■ What to work on ■
With any pictures left out, restate word for word the lines in the listing below from the one holding "building: [60,163,124,220] ->" through the last.

■ Given records ■
════
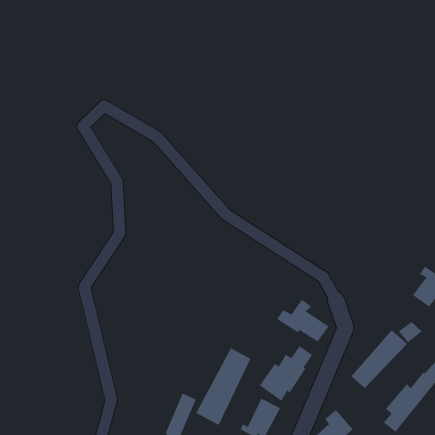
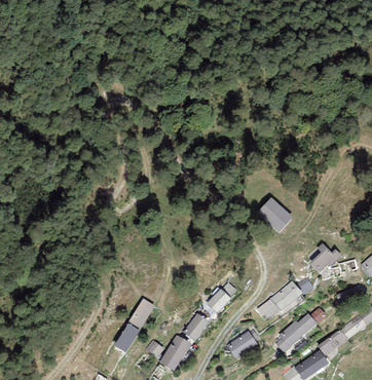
building: none -> [259,198,291,230]
building: [276,299,330,343] -> none
building: [195,347,252,426] -> none

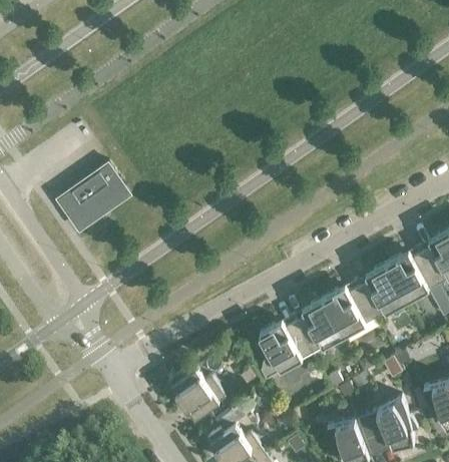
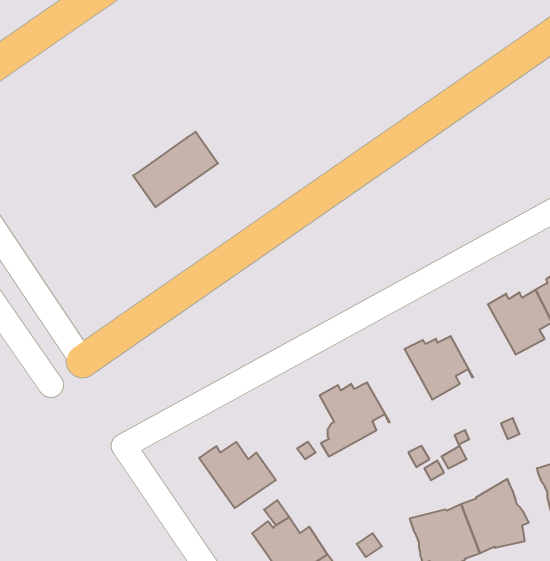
building: [60,163,124,220] -> [133,132,218,207]
building: [358,265,407,320] -> none
building: [295,299,344,354] -> none

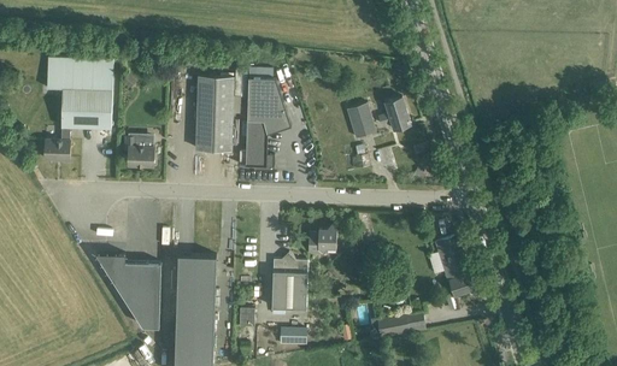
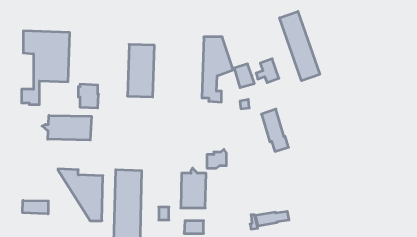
building: none -> [280,11,320,81]
building: [246,79,290,172] -> [202,37,233,102]
building: none -> [42,115,91,140]
building: [435,236,474,296] -> [261,109,289,151]
building: none -> [23,200,48,214]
════
■ Reply to the exercise ■
building: [60,163,124,220] -> [133,132,218,207]
building: [358,265,407,320] -> none
building: [295,299,344,354] -> none

building: none -> [280,11,320,81]
building: [246,79,290,172] -> [202,37,233,102]
building: none -> [42,115,91,140]
building: [435,236,474,296] -> [261,109,289,151]
building: none -> [23,200,48,214]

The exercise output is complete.